[[ PROVIDED RECORDS, beginning ]]

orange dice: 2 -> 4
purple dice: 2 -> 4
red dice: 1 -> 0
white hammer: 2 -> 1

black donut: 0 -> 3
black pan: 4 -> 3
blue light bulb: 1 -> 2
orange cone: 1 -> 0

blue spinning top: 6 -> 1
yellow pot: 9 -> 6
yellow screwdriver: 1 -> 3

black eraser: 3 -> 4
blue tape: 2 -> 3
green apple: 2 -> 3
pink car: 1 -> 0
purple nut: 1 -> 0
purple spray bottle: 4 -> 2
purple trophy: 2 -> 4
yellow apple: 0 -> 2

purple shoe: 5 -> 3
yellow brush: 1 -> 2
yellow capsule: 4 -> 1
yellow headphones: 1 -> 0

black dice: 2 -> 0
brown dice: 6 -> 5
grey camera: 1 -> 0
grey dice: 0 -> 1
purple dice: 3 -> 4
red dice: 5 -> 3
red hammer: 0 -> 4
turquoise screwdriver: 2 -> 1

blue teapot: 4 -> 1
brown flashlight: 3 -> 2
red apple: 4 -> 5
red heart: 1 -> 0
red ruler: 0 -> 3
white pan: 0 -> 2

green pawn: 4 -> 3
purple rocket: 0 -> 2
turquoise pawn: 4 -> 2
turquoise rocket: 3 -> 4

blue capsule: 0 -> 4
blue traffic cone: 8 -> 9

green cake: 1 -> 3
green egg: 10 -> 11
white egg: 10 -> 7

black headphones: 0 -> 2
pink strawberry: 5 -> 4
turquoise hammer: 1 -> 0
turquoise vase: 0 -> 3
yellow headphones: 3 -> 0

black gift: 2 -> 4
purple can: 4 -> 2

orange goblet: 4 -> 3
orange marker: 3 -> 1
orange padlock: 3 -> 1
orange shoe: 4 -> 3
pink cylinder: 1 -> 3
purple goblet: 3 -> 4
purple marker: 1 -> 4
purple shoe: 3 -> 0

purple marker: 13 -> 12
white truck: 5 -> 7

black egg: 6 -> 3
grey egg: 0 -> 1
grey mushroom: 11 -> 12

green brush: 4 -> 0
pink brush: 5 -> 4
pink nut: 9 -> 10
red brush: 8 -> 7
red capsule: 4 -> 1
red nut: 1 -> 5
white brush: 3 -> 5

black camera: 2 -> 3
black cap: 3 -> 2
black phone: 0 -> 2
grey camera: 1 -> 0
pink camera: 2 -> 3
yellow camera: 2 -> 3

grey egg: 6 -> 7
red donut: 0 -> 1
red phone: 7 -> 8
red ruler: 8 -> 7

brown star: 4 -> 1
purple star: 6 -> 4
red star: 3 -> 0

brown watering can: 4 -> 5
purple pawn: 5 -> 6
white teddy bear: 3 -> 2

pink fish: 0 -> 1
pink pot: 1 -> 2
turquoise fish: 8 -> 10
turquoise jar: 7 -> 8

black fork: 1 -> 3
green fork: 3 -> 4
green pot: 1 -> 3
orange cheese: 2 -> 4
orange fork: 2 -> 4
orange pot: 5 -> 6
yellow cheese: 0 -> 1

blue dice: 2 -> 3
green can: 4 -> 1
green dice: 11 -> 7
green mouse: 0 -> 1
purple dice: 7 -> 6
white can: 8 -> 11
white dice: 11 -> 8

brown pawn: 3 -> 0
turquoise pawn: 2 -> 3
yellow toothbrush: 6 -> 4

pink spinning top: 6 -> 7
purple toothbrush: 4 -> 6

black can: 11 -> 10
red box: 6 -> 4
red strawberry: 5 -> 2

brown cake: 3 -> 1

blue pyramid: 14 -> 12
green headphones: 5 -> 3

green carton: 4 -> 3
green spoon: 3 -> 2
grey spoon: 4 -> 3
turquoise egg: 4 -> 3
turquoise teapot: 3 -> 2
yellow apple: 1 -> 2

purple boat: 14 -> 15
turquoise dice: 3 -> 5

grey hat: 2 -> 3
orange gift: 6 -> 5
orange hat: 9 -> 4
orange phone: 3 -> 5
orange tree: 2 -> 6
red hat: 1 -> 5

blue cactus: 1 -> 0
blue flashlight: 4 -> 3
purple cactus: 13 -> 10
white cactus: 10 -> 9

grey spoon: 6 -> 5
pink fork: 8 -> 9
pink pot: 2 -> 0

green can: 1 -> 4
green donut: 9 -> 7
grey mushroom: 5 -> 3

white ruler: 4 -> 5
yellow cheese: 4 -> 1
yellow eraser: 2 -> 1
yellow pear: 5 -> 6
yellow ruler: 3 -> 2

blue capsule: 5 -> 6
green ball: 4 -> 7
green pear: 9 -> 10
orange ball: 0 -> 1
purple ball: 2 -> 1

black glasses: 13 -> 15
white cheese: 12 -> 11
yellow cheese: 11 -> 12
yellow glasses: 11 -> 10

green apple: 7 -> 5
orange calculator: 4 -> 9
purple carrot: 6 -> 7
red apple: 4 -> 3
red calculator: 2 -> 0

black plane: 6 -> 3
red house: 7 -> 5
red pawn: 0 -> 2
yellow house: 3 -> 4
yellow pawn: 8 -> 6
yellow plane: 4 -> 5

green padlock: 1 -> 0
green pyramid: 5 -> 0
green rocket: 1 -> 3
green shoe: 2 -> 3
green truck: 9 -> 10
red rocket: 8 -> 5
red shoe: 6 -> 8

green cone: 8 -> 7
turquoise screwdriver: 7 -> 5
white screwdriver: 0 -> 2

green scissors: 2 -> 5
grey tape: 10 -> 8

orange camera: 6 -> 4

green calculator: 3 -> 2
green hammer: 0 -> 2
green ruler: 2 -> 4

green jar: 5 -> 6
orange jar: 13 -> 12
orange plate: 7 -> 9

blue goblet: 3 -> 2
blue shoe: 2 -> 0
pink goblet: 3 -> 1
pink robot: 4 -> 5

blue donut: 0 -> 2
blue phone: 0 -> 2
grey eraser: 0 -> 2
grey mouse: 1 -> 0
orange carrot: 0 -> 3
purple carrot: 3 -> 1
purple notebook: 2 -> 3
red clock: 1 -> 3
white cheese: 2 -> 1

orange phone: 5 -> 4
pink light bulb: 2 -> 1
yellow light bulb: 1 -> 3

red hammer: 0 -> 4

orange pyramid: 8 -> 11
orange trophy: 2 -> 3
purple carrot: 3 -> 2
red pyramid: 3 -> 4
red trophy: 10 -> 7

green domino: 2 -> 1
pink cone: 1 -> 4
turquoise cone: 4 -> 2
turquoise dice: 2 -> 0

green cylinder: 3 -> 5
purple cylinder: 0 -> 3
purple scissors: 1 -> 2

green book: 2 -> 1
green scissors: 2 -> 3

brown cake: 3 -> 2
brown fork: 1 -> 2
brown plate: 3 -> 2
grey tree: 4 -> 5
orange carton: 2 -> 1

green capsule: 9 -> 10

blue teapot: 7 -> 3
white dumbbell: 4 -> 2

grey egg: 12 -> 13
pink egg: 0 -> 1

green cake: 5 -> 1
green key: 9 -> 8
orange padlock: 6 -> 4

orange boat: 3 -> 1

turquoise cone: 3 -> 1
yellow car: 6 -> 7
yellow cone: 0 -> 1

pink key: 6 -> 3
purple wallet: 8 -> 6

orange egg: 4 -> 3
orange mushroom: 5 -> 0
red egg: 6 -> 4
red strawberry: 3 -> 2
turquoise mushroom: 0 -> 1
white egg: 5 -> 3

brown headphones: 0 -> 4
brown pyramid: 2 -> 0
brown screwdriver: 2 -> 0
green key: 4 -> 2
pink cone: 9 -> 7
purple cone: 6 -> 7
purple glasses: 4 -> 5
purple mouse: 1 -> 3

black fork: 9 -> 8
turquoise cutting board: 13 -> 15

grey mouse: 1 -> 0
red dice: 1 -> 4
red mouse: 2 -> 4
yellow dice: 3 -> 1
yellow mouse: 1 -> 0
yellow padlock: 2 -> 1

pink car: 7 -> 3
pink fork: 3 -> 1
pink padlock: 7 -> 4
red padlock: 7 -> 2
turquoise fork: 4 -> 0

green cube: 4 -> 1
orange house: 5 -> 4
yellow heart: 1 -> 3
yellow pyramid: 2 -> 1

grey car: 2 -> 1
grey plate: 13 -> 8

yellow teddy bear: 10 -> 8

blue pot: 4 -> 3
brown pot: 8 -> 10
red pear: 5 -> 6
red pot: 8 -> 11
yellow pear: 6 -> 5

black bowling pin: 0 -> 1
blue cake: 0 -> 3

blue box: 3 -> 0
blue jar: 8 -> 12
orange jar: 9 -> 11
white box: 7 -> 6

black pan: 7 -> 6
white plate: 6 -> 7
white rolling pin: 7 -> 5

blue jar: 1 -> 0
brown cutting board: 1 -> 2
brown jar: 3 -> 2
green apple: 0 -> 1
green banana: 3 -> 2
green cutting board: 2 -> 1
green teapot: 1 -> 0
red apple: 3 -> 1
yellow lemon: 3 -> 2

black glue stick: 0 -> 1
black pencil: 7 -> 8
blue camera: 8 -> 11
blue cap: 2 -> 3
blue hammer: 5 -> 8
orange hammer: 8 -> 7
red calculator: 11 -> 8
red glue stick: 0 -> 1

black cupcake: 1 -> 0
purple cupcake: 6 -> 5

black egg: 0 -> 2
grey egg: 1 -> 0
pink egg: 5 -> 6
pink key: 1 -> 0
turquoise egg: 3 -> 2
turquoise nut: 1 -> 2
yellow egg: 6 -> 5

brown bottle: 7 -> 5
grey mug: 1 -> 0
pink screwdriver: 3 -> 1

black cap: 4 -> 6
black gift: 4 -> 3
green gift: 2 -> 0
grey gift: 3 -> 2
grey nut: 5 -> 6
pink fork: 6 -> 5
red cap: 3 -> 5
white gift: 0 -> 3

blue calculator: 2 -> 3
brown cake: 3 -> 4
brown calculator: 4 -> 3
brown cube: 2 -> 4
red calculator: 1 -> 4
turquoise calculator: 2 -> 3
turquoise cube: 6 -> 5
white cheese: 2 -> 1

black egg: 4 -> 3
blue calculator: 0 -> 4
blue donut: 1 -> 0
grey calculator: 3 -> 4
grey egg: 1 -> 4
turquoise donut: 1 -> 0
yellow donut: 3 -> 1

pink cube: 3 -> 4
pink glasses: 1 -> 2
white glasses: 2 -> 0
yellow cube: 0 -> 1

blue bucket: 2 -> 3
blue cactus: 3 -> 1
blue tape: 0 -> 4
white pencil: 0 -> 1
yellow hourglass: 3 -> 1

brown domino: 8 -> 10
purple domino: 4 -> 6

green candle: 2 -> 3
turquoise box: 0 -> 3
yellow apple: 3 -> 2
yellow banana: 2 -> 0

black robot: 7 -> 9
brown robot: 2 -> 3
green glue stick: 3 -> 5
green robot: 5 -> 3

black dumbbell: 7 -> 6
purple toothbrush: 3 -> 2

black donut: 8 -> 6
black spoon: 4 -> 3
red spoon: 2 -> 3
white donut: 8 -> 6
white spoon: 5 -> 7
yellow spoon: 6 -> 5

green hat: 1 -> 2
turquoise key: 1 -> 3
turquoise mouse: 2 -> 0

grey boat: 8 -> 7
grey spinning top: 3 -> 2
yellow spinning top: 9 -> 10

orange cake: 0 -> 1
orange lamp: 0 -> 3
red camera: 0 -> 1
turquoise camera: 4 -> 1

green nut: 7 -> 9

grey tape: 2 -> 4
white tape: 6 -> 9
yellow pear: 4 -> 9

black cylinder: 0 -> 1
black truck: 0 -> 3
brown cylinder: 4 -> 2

[[ PROVIDED RECORDS, end ]]

→ **EXERCISE AIM**
All that is needed is the exact run of lines above from the line containing "green calculator: 3 -> 2" through the line containing "red strawberry: 3 -> 2", both of them included.

→ **RESPONSE**
green calculator: 3 -> 2
green hammer: 0 -> 2
green ruler: 2 -> 4

green jar: 5 -> 6
orange jar: 13 -> 12
orange plate: 7 -> 9

blue goblet: 3 -> 2
blue shoe: 2 -> 0
pink goblet: 3 -> 1
pink robot: 4 -> 5

blue donut: 0 -> 2
blue phone: 0 -> 2
grey eraser: 0 -> 2
grey mouse: 1 -> 0
orange carrot: 0 -> 3
purple carrot: 3 -> 1
purple notebook: 2 -> 3
red clock: 1 -> 3
white cheese: 2 -> 1

orange phone: 5 -> 4
pink light bulb: 2 -> 1
yellow light bulb: 1 -> 3

red hammer: 0 -> 4

orange pyramid: 8 -> 11
orange trophy: 2 -> 3
purple carrot: 3 -> 2
red pyramid: 3 -> 4
red trophy: 10 -> 7

green domino: 2 -> 1
pink cone: 1 -> 4
turquoise cone: 4 -> 2
turquoise dice: 2 -> 0

green cylinder: 3 -> 5
purple cylinder: 0 -> 3
purple scissors: 1 -> 2

green book: 2 -> 1
green scissors: 2 -> 3

brown cake: 3 -> 2
brown fork: 1 -> 2
brown plate: 3 -> 2
grey tree: 4 -> 5
orange carton: 2 -> 1

green capsule: 9 -> 10

blue teapot: 7 -> 3
white dumbbell: 4 -> 2

grey egg: 12 -> 13
pink egg: 0 -> 1

green cake: 5 -> 1
green key: 9 -> 8
orange padlock: 6 -> 4

orange boat: 3 -> 1

turquoise cone: 3 -> 1
yellow car: 6 -> 7
yellow cone: 0 -> 1

pink key: 6 -> 3
purple wallet: 8 -> 6

orange egg: 4 -> 3
orange mushroom: 5 -> 0
red egg: 6 -> 4
red strawberry: 3 -> 2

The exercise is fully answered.